* **Spatial object tracking data**
::::

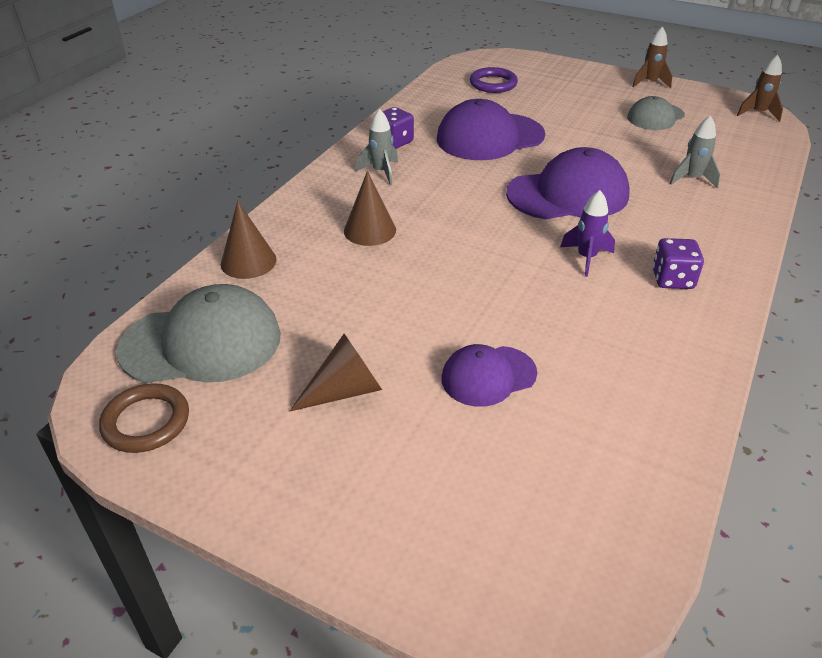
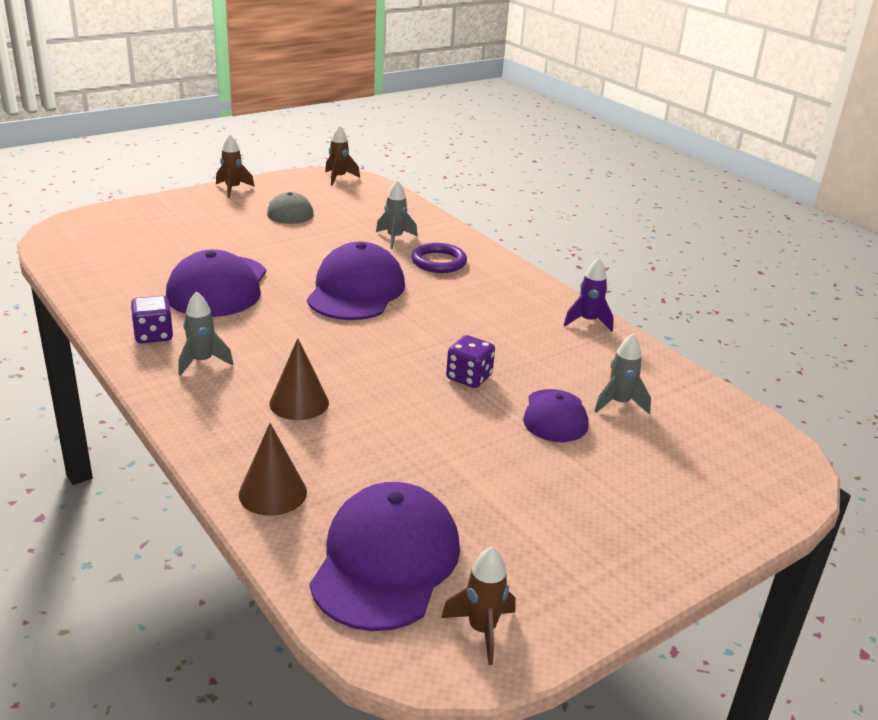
camera: 65 degrees left, 10 degrees down
(146, 422) = (482, 630): brown ring -> brown rocket
(202, 343) = (386, 561): grey cap -> purple cap
(345, 390) = (522, 492): brown cone -> none
(493, 84) = (120, 247): purple ring -> purple ring (438, 262)
(560, 417) = (619, 403): none -> grey rocket
(586, 258) = (450, 319): purple rocket -> purple rocket (588, 322)
(672, 279) = (507, 300): purple dice -> purple dice (469, 377)

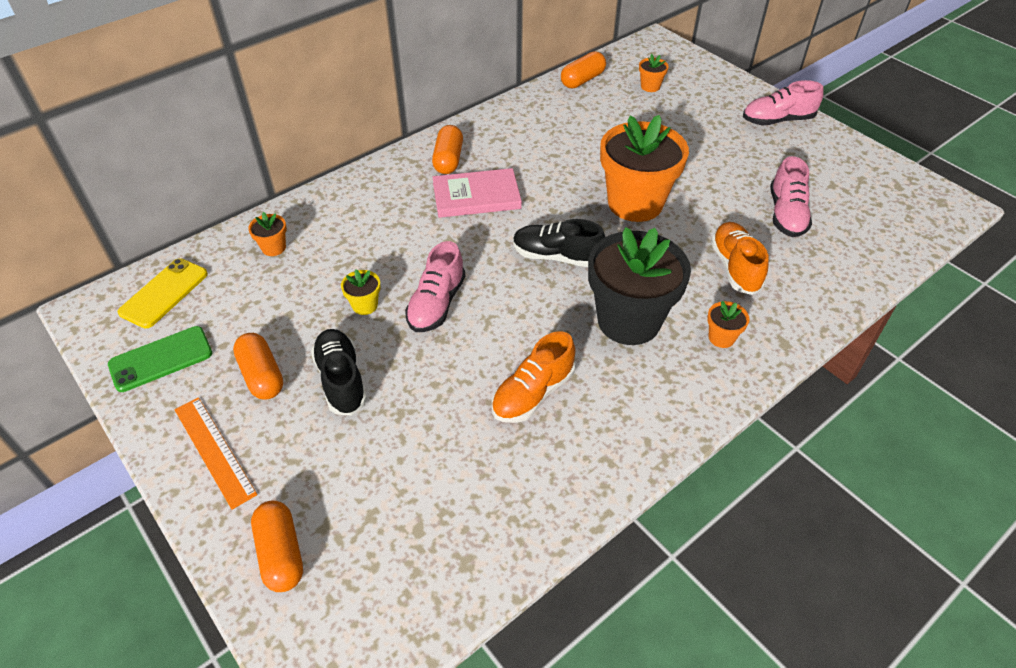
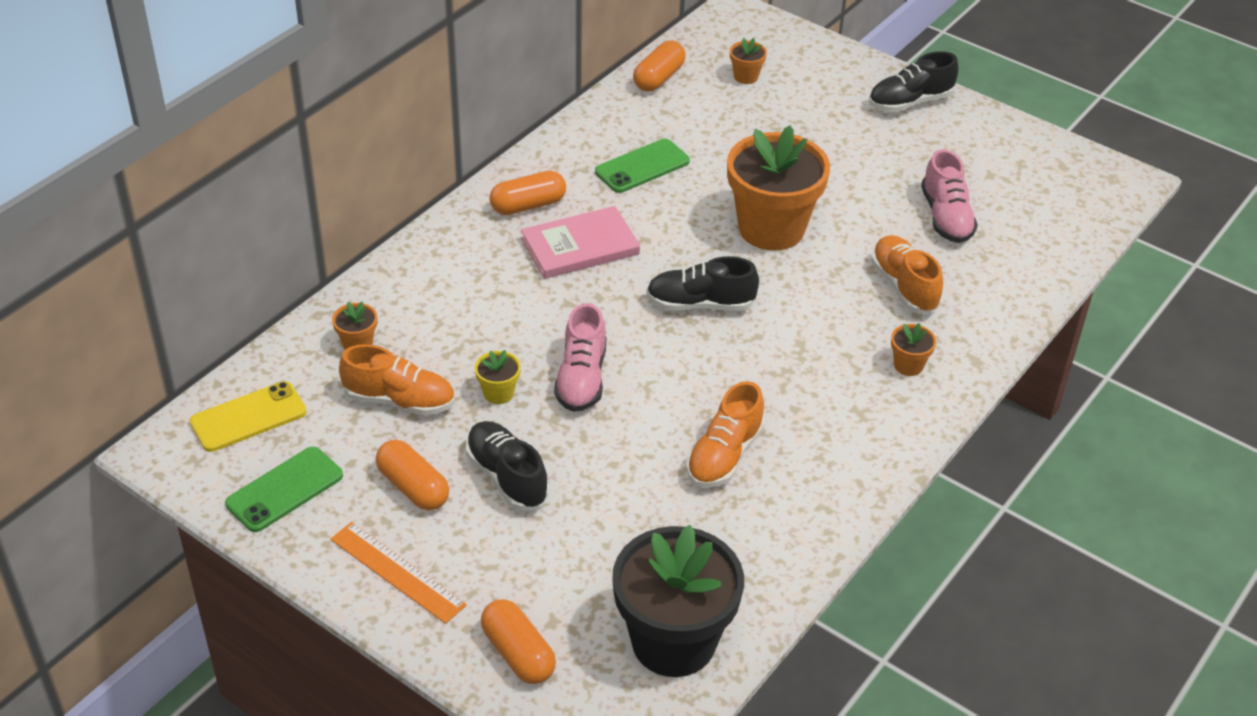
camera: 15 degrees left, 5 degrees down
(164, 293) = (248, 417): yellow phone -> yellow phone turned 45 degrees clockwise
(285, 298) = (399, 400): none -> orange shoe
(448, 160) = (528, 205): orange capsule -> orange capsule turned 75 degrees clockwise
(547, 142) = (642, 166): none -> green phone
(629, 321) = (804, 363): black flower pot -> black flower pot (673, 642)
(777, 120) = (910, 102): pink shoe -> black shoe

::::

* **Action item**
Scan the entries above for the word "black", then copy every line in which it occurs.

* **Result of the task**
(629, 321) = (804, 363): black flower pot -> black flower pot (673, 642)
(777, 120) = (910, 102): pink shoe -> black shoe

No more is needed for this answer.